● **Exercise inputs**:
^^^^^^^^^^^^^^^^
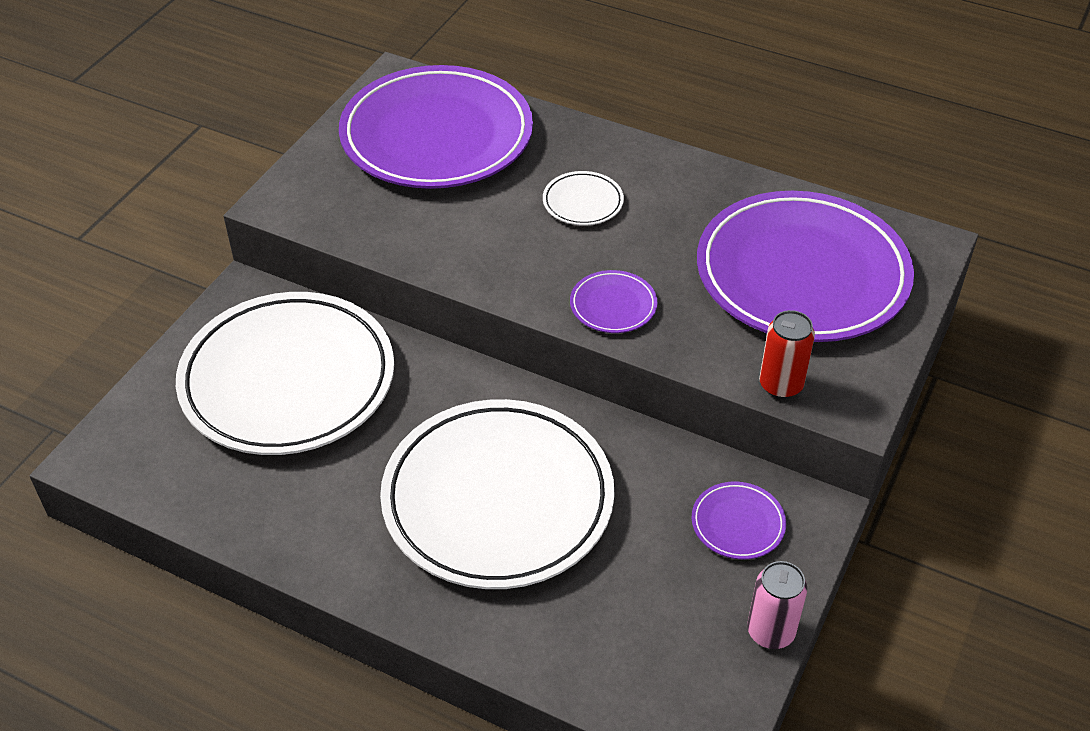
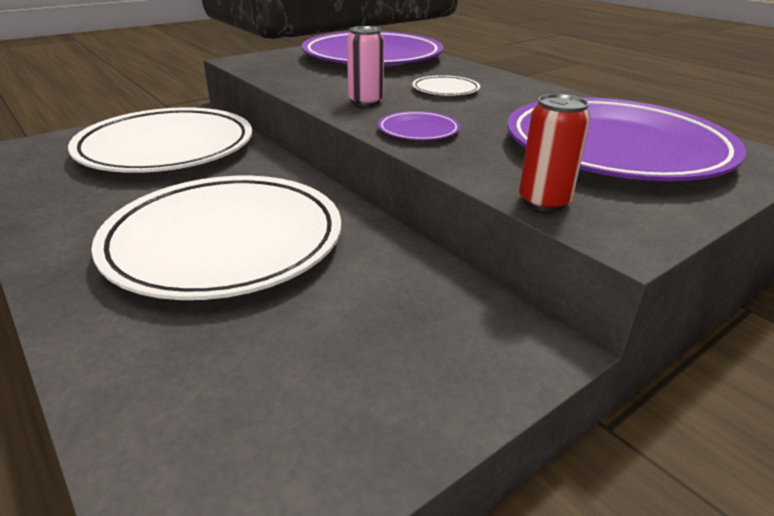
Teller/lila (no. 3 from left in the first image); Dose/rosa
^^^^^^^^^^^^^^^^
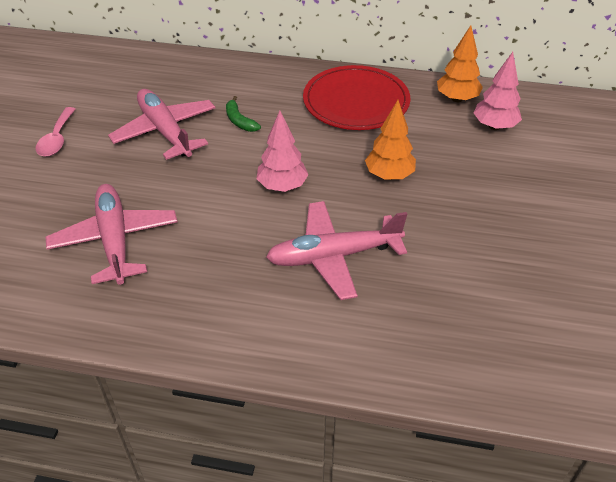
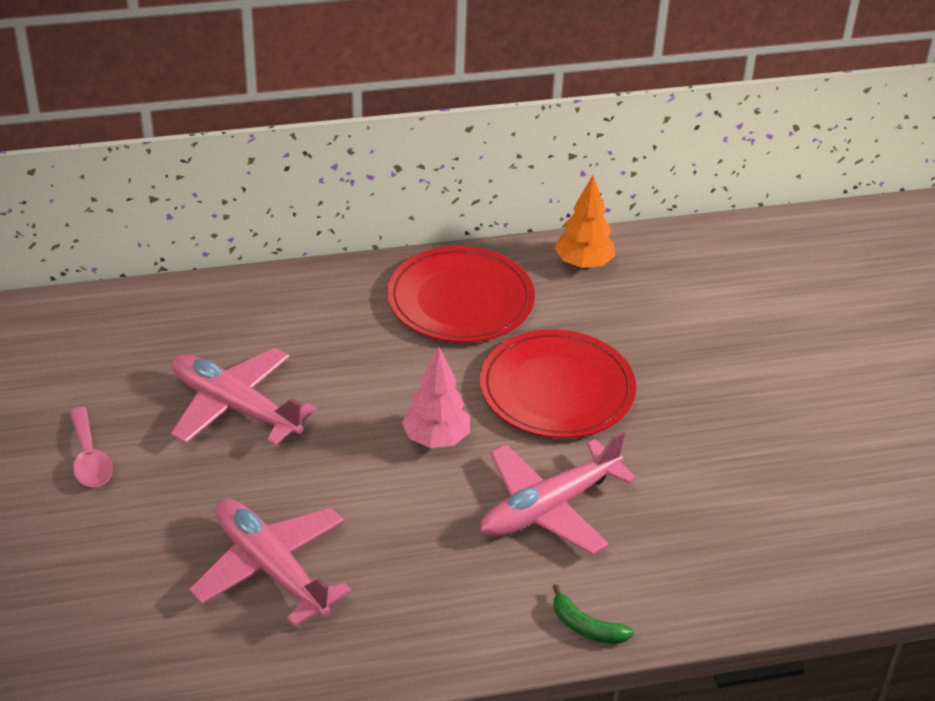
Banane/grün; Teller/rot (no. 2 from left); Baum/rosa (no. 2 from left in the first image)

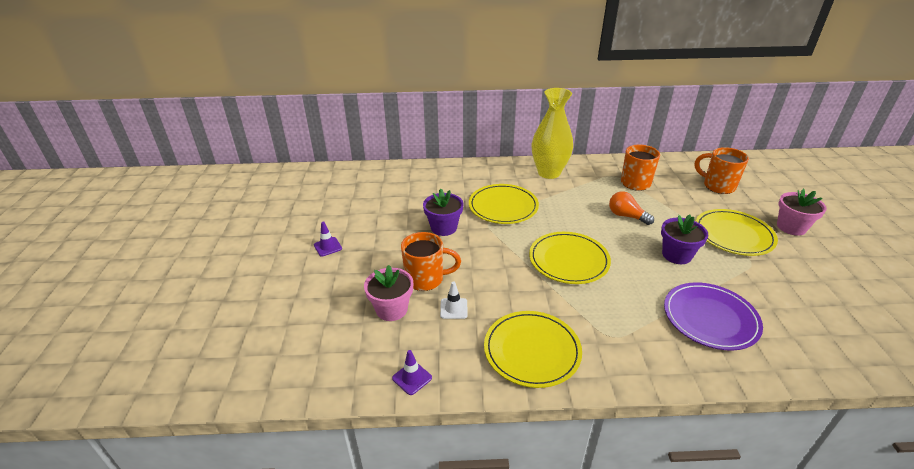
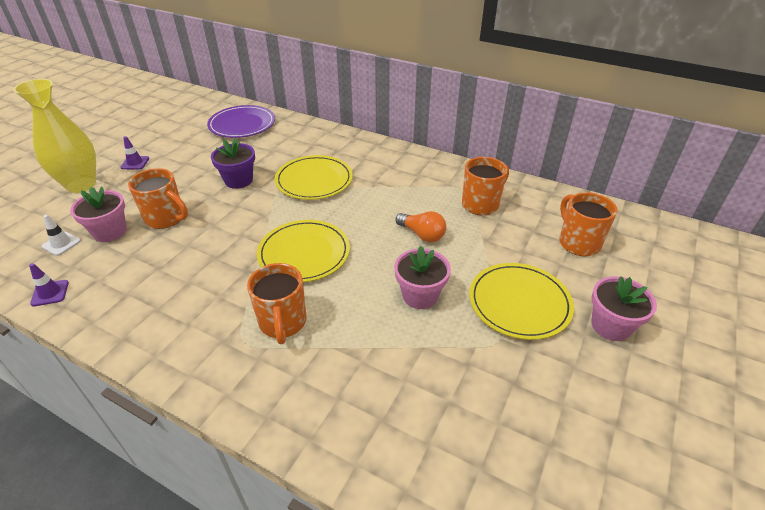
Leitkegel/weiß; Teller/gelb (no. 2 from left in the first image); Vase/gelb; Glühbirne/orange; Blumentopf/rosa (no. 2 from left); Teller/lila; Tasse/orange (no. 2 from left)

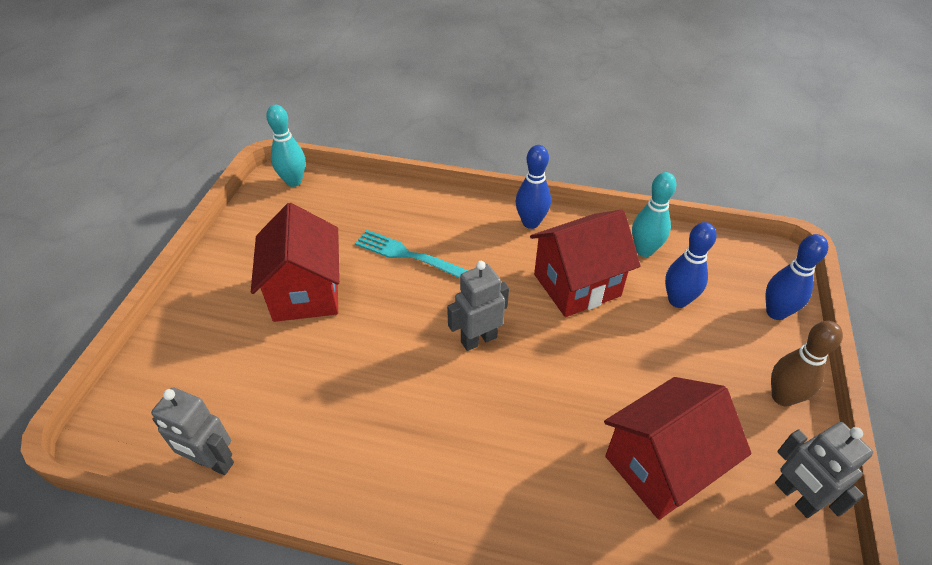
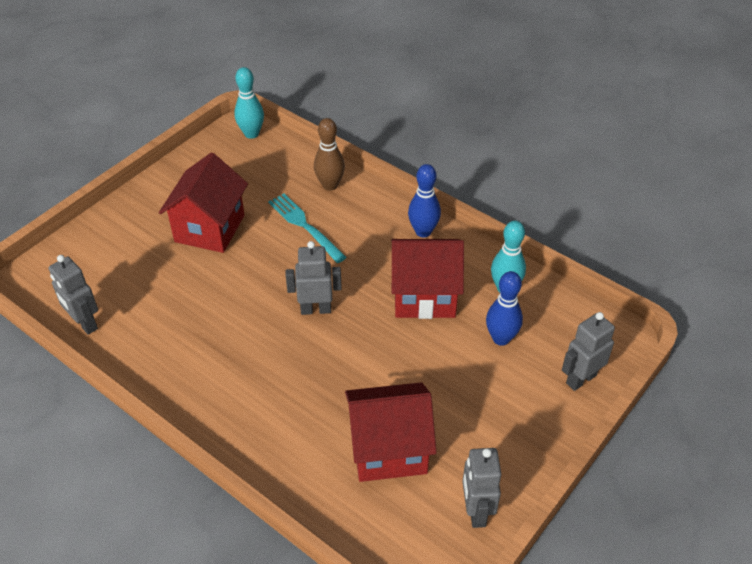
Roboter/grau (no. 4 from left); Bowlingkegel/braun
^^^^^^^^^^^^^^^^
● **Activity**: Both boundary lines included, write out word for word only the lines above from the one containing "Leitkegel/weiß; Teller/gelb (no." to the one containing "Roboter/grau (no. 4", leaving out any pictures.

● **Task result**:
Leitkegel/weiß; Teller/gelb (no. 2 from left in the first image); Vase/gelb; Glühbirne/orange; Blumentopf/rosa (no. 2 from left); Teller/lila; Tasse/orange (no. 2 from left)

Roboter/grau (no. 4 from left); Bowlingkegel/braun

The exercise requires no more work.